SOURCE DATA ->
──────────
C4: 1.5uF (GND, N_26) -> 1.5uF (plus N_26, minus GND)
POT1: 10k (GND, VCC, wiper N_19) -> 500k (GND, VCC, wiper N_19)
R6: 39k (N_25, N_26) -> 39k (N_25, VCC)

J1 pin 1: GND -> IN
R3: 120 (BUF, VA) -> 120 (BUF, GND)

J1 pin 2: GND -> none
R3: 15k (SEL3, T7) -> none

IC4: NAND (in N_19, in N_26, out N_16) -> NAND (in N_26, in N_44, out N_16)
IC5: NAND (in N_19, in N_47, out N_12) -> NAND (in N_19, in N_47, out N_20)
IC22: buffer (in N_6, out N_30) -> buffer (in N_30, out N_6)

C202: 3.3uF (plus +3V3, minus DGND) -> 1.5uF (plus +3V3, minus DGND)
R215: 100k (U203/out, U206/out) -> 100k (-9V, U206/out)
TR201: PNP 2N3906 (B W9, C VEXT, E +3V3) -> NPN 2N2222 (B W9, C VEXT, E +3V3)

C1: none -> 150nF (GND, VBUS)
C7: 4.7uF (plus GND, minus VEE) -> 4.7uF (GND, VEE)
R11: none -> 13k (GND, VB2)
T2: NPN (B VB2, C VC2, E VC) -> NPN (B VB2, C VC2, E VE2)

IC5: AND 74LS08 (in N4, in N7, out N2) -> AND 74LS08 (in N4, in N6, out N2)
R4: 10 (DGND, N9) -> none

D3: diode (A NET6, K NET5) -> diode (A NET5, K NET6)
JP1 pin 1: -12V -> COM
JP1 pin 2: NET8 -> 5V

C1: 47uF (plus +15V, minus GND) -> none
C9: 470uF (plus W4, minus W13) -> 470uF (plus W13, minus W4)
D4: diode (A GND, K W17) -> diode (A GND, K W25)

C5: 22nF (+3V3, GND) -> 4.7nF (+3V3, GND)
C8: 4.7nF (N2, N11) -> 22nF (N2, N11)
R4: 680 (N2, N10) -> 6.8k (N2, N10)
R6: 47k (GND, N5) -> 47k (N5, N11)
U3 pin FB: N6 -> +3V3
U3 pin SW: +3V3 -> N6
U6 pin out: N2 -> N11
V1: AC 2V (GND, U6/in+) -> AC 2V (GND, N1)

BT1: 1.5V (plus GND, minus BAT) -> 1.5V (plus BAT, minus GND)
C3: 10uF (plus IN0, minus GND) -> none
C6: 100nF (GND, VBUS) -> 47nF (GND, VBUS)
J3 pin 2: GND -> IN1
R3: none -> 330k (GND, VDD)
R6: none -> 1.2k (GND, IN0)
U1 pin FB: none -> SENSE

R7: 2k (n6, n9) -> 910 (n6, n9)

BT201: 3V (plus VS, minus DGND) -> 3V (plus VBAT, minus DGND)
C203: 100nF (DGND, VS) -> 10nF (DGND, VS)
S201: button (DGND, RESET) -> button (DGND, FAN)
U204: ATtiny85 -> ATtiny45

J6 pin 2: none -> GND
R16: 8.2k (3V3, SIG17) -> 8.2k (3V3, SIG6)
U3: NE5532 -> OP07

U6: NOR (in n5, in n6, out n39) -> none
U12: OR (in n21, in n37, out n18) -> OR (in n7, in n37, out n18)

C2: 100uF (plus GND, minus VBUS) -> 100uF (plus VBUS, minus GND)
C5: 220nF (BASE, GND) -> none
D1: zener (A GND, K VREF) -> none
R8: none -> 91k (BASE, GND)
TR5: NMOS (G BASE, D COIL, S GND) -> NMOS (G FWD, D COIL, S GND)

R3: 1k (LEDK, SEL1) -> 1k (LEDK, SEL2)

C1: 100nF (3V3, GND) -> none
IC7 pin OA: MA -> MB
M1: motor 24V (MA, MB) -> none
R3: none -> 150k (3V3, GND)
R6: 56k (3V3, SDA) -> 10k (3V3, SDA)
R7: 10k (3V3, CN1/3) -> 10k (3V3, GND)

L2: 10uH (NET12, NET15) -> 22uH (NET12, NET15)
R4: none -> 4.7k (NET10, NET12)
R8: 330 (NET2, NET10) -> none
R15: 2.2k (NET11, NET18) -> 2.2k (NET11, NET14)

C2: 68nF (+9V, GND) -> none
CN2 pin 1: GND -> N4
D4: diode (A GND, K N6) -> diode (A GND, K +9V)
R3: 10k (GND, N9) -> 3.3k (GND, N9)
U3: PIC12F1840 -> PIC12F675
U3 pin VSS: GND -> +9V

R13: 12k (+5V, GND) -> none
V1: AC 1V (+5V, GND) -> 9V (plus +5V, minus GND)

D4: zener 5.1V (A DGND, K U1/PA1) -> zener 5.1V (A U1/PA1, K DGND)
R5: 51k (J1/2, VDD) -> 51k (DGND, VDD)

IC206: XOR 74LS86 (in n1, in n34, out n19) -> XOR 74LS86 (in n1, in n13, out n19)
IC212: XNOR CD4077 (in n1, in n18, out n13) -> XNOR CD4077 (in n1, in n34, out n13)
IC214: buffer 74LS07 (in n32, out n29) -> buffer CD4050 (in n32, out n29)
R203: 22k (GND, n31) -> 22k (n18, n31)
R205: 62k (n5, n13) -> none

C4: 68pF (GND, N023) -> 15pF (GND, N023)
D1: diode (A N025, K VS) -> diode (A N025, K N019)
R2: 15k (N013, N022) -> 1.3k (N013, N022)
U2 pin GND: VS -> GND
──────────
Among the lines above, which ones include the word "plus"? Copy them.

C4: 1.5uF (GND, N_26) -> 1.5uF (plus N_26, minus GND)
C202: 3.3uF (plus +3V3, minus DGND) -> 1.5uF (plus +3V3, minus DGND)
C7: 4.7uF (plus GND, minus VEE) -> 4.7uF (GND, VEE)
C1: 47uF (plus +15V, minus GND) -> none
C9: 470uF (plus W4, minus W13) -> 470uF (plus W13, minus W4)
BT1: 1.5V (plus GND, minus BAT) -> 1.5V (plus BAT, minus GND)
C3: 10uF (plus IN0, minus GND) -> none
BT201: 3V (plus VS, minus DGND) -> 3V (plus VBAT, minus DGND)
C2: 100uF (plus GND, minus VBUS) -> 100uF (plus VBUS, minus GND)
V1: AC 1V (+5V, GND) -> 9V (plus +5V, minus GND)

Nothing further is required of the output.